Could you reproduce, exactly and alone, the lines running from the one with "SONAR1 pin ECHO: none -> D0" to the end of the data below?

Change detection outputs
----------

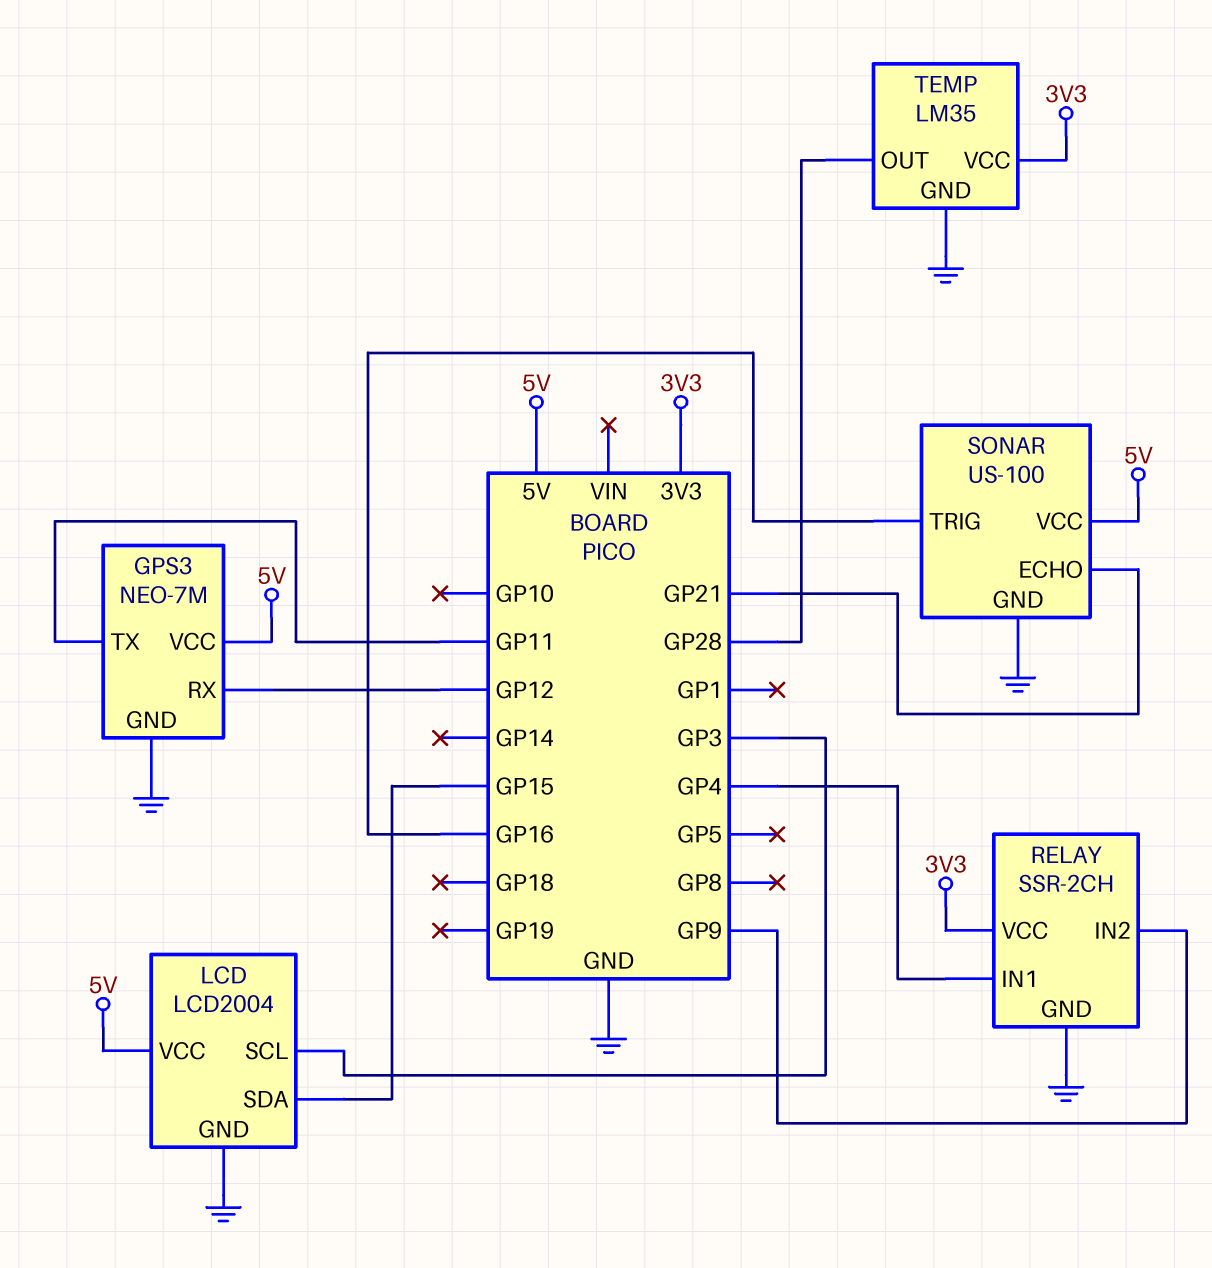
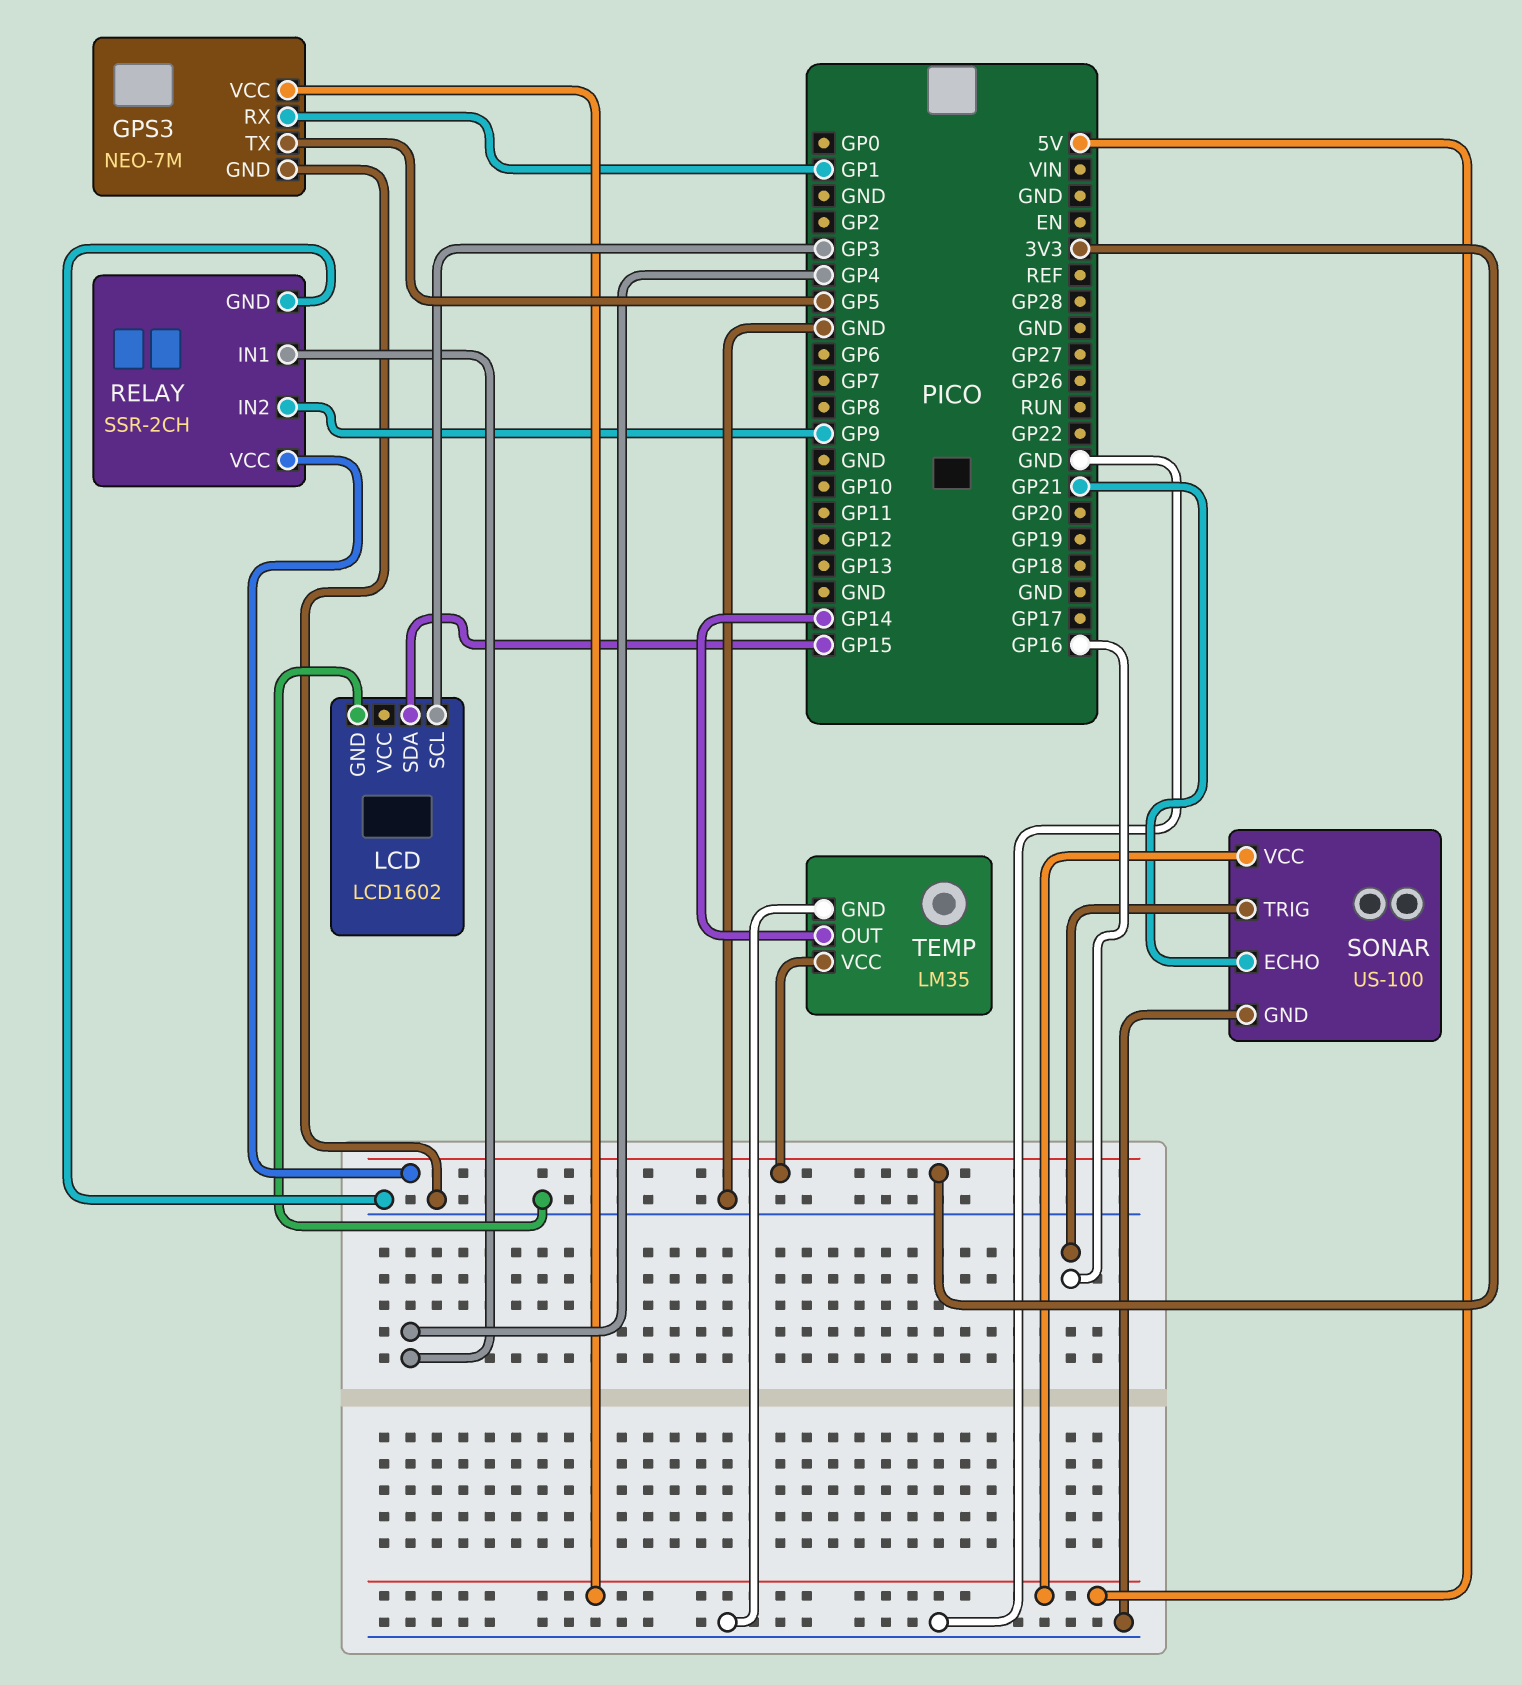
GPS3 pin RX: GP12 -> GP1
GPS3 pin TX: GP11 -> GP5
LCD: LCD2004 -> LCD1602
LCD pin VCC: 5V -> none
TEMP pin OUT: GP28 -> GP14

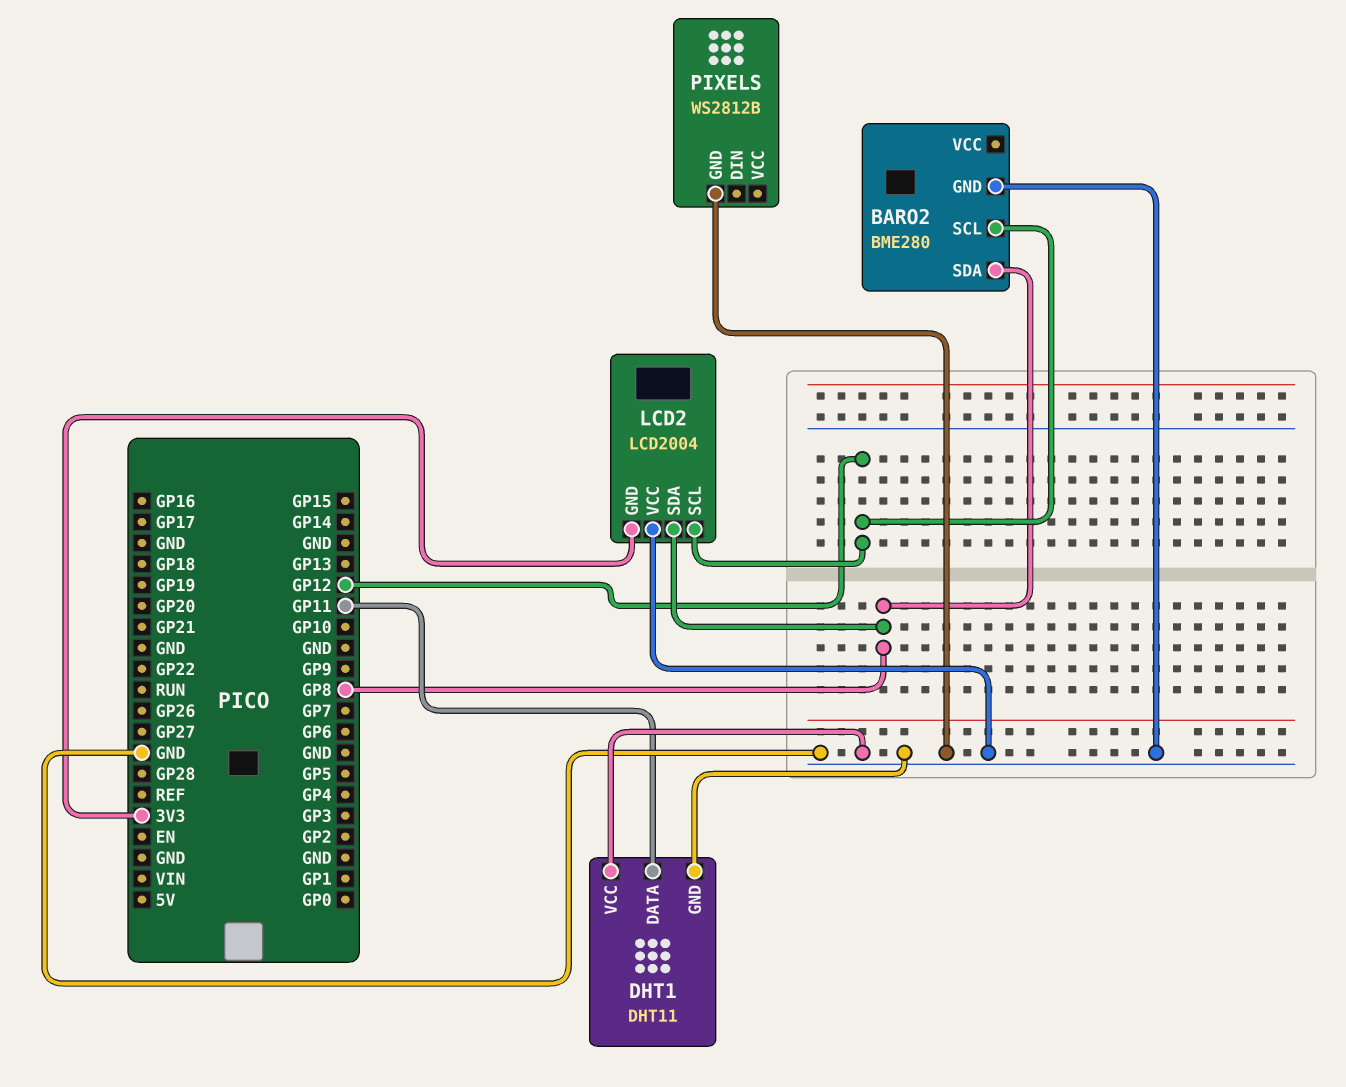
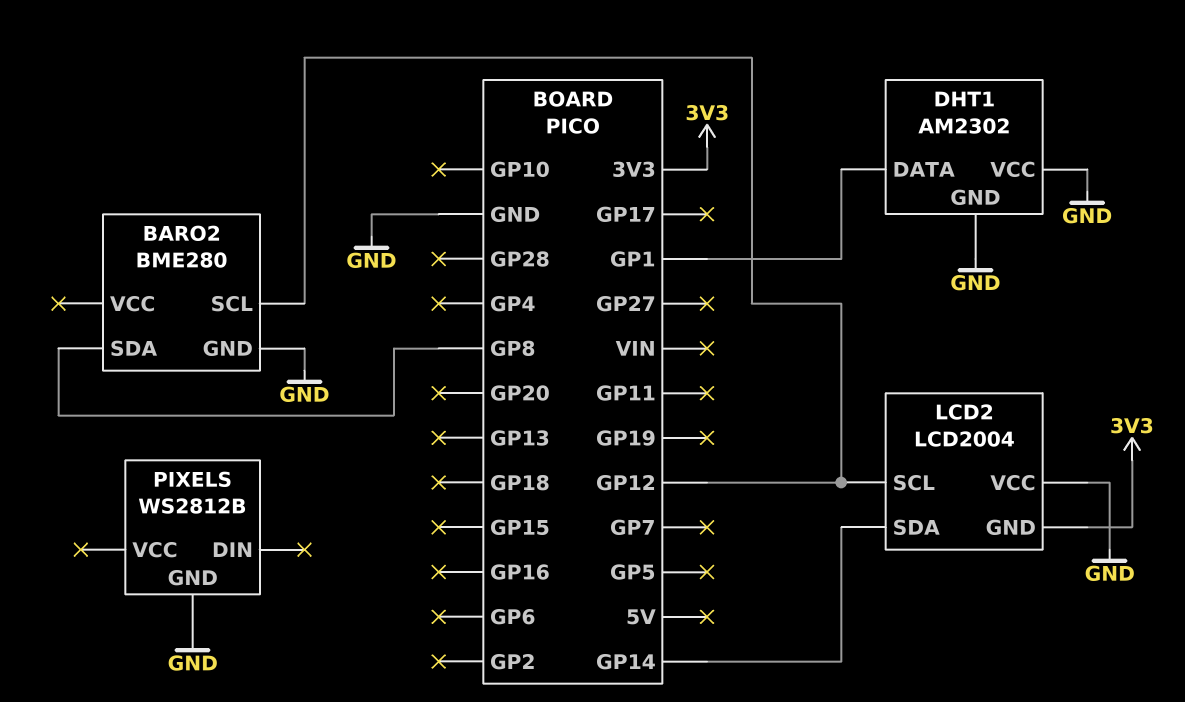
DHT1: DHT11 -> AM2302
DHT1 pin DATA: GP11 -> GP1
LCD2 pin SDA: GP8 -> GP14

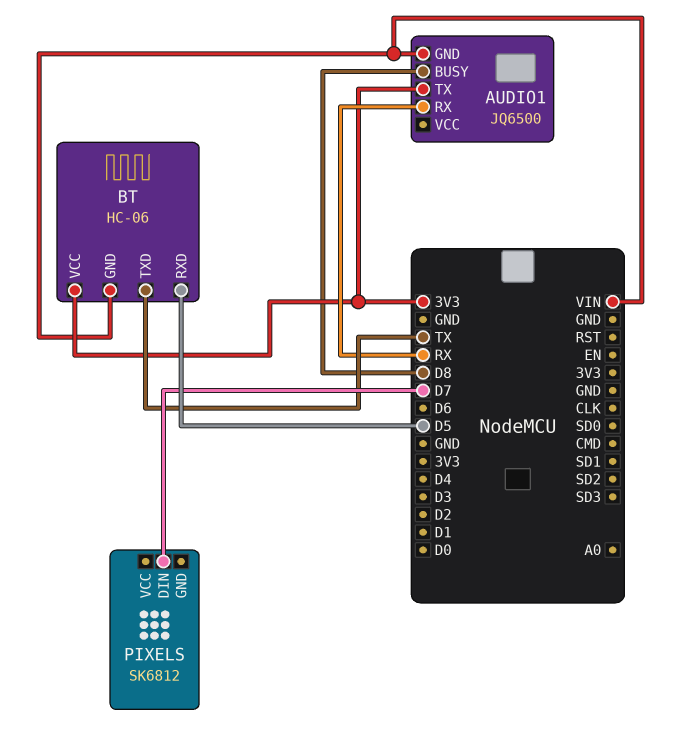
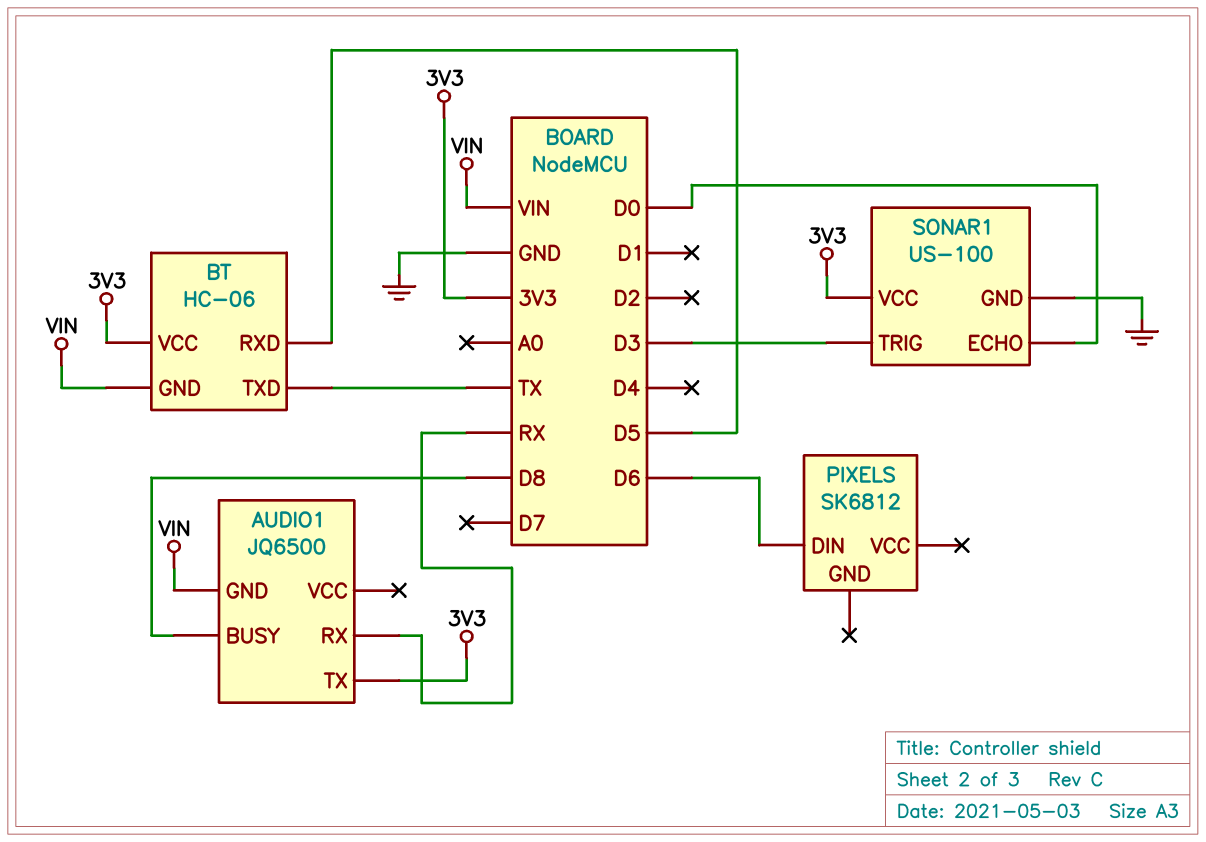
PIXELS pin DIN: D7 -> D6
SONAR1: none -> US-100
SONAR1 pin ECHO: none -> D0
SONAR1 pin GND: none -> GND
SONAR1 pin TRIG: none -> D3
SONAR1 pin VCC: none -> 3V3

----------

Solved problem>
SONAR1 pin ECHO: none -> D0
SONAR1 pin GND: none -> GND
SONAR1 pin TRIG: none -> D3
SONAR1 pin VCC: none -> 3V3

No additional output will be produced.